──────── The data
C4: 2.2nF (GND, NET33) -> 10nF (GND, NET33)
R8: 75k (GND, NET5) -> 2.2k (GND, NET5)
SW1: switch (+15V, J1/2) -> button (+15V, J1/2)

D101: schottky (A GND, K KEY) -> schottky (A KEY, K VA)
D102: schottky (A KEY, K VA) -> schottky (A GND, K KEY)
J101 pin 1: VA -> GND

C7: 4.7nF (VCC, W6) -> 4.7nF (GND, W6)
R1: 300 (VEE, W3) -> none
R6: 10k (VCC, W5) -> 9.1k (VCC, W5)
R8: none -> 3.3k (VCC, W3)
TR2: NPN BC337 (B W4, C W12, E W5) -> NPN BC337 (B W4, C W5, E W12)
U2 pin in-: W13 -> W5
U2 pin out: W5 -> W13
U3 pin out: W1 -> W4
────────────────
Task description: Nothing from before the line containing "J101 pin 1: VA -> GND" should appear; copy that line and each one after it through the last line of the entries, exactly.

Your solution:
J101 pin 1: VA -> GND

C7: 4.7nF (VCC, W6) -> 4.7nF (GND, W6)
R1: 300 (VEE, W3) -> none
R6: 10k (VCC, W5) -> 9.1k (VCC, W5)
R8: none -> 3.3k (VCC, W3)
TR2: NPN BC337 (B W4, C W12, E W5) -> NPN BC337 (B W4, C W5, E W12)
U2 pin in-: W13 -> W5
U2 pin out: W5 -> W13
U3 pin out: W1 -> W4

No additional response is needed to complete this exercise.